- **RECORDS PROVIDED**:
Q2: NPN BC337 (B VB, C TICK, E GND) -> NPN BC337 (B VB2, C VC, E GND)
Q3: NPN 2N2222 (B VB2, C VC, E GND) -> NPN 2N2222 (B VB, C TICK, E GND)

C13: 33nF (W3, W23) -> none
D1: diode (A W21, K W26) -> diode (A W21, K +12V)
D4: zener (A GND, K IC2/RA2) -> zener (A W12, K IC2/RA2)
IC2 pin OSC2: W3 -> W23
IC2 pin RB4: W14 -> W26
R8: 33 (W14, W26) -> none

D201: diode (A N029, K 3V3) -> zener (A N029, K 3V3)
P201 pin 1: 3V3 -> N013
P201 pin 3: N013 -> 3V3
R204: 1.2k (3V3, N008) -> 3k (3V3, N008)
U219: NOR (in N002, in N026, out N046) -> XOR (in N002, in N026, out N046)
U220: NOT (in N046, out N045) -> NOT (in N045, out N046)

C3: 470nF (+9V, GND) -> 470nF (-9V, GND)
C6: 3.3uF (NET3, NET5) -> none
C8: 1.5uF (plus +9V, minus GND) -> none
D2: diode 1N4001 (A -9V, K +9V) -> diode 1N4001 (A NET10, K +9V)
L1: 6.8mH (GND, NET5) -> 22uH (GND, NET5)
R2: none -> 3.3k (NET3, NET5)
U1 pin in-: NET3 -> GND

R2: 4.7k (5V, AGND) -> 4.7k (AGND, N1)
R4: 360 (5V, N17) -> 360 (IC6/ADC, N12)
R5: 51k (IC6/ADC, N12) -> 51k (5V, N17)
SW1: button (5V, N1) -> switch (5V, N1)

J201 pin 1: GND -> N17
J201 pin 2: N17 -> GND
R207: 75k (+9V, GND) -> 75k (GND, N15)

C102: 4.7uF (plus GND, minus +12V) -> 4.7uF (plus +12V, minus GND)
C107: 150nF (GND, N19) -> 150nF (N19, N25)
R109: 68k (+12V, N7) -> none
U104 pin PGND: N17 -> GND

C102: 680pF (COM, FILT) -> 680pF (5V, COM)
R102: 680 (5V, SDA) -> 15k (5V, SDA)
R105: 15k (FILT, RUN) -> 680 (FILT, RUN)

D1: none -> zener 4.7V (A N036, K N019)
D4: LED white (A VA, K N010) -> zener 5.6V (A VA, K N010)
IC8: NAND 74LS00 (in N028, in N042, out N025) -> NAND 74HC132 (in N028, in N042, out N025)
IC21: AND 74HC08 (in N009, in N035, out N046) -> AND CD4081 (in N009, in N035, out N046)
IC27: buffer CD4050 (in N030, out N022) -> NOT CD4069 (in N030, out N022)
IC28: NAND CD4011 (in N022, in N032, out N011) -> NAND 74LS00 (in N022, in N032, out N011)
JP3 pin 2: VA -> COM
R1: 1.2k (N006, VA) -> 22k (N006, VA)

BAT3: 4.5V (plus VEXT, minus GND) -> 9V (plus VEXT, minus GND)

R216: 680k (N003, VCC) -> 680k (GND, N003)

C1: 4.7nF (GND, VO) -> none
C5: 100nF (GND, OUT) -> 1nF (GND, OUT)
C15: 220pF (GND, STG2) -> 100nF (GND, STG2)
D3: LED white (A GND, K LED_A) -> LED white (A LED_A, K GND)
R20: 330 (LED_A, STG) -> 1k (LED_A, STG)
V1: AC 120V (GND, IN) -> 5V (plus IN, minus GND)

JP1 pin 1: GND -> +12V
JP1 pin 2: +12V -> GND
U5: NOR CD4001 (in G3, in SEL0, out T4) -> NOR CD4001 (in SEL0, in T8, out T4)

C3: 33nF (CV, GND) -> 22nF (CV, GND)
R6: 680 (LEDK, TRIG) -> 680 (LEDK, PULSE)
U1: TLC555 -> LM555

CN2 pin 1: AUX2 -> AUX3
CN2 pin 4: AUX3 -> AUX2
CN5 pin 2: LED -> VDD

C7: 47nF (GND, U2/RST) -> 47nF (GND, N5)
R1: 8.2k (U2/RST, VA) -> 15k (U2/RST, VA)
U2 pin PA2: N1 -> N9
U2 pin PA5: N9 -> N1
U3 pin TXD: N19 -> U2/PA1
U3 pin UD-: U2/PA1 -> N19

- **PROBLEM DETAILS**:
Print, without any change, the line containing "C7: 47nF (GND, U2/RST) -> 47nF (GND, N5)" and each line after it to the end of the material.

- **COMPLETED TASK**:
C7: 47nF (GND, U2/RST) -> 47nF (GND, N5)
R1: 8.2k (U2/RST, VA) -> 15k (U2/RST, VA)
U2 pin PA2: N1 -> N9
U2 pin PA5: N9 -> N1
U3 pin TXD: N19 -> U2/PA1
U3 pin UD-: U2/PA1 -> N19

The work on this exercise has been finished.